**Action item**. Which lines of the data contain the string "purple"? Copy every one.

**Record excerpts**.
__________

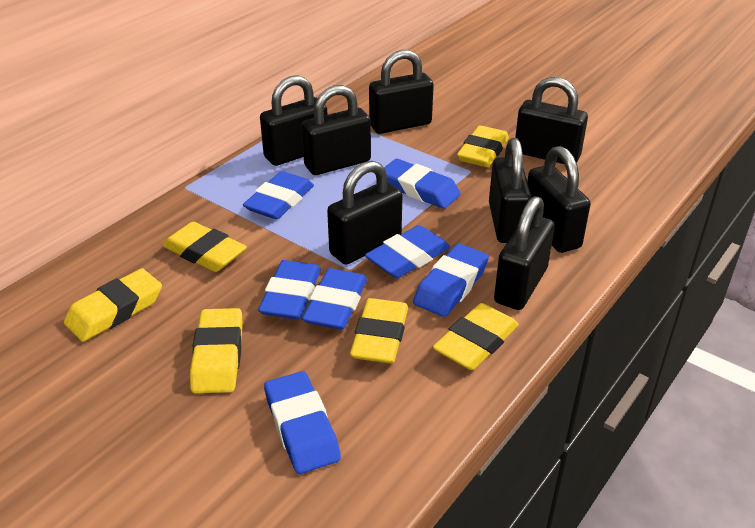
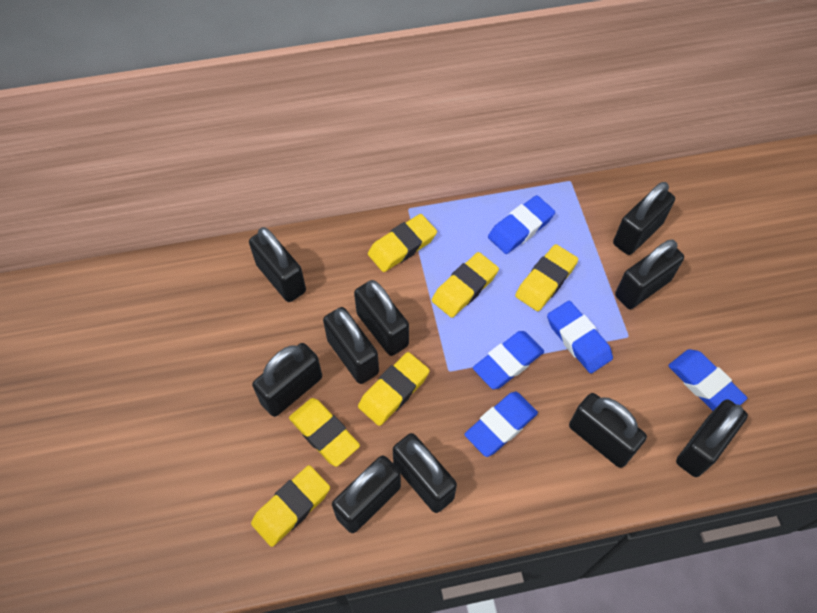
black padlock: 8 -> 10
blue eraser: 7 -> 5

__________

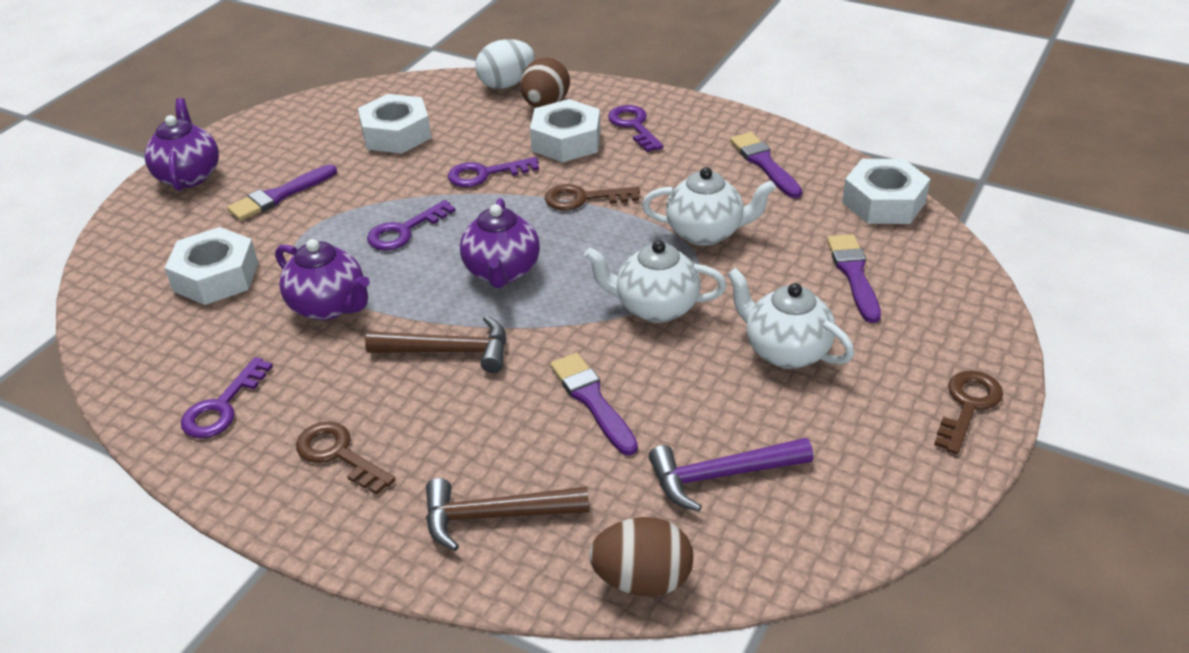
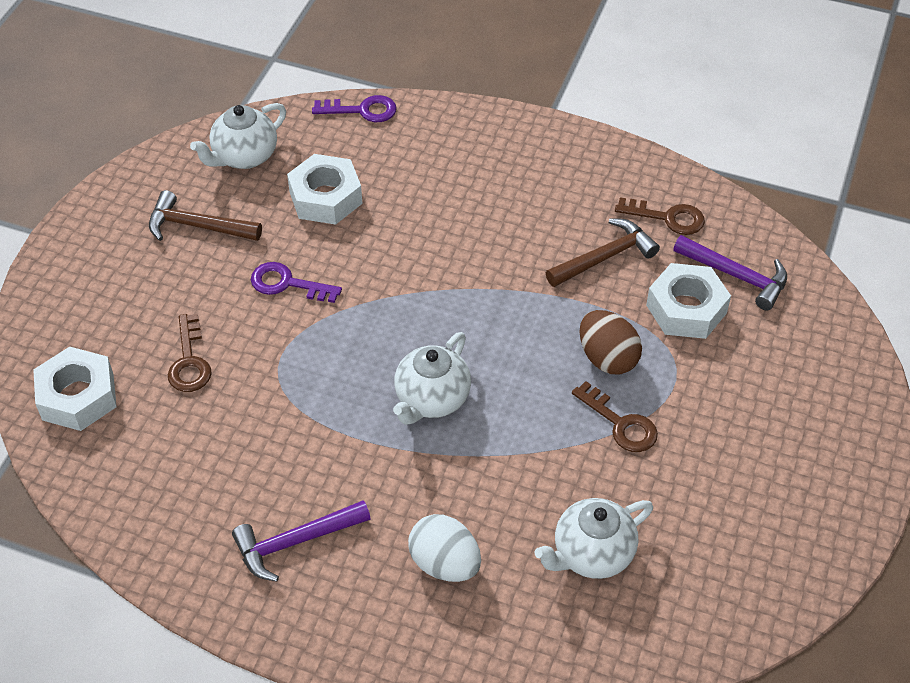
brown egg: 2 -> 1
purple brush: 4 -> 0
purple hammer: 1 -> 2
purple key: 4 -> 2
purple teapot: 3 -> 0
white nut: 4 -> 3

__________

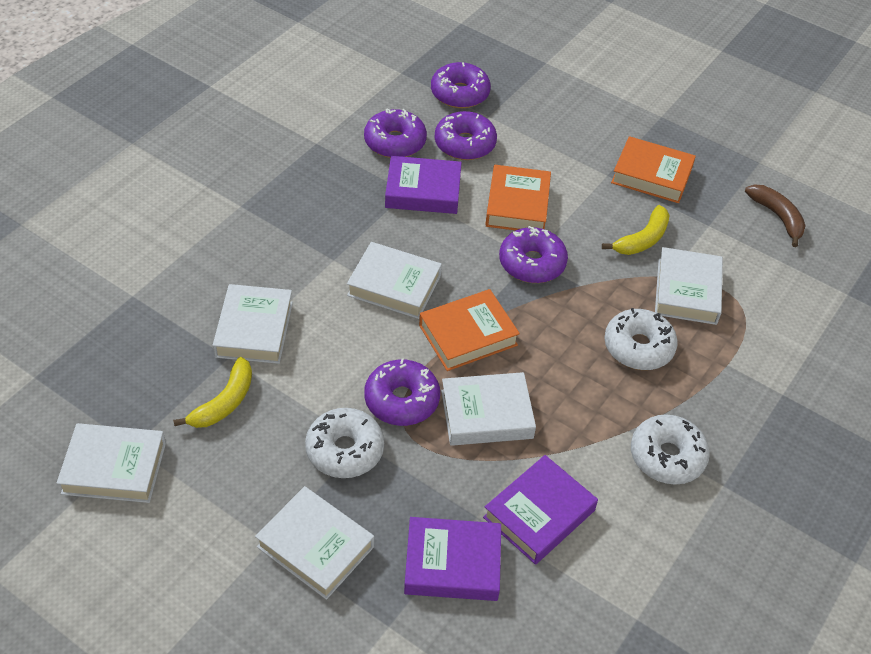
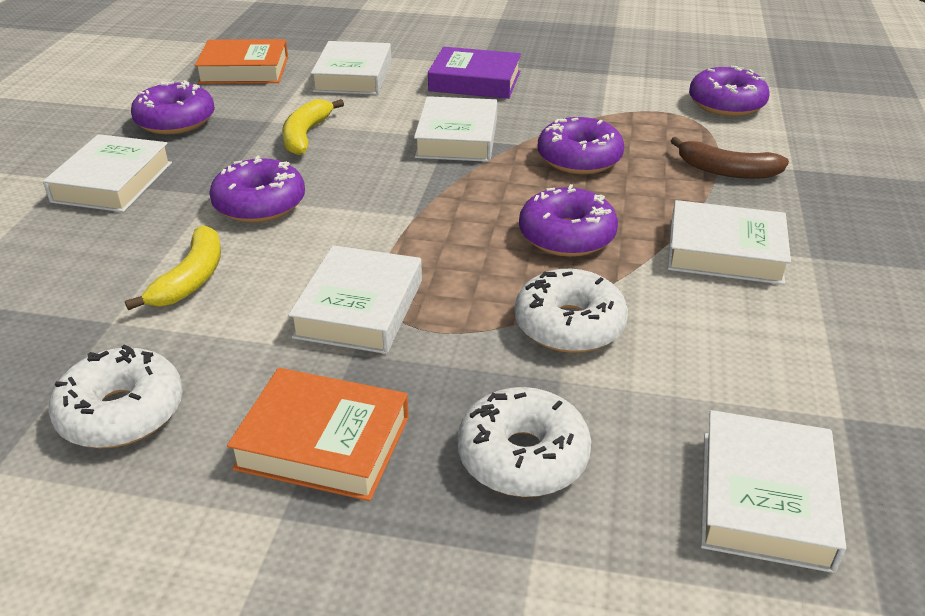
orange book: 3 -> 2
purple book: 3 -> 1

__________

**Answer to this problem**.
purple brush: 4 -> 0
purple hammer: 1 -> 2
purple key: 4 -> 2
purple teapot: 3 -> 0
purple book: 3 -> 1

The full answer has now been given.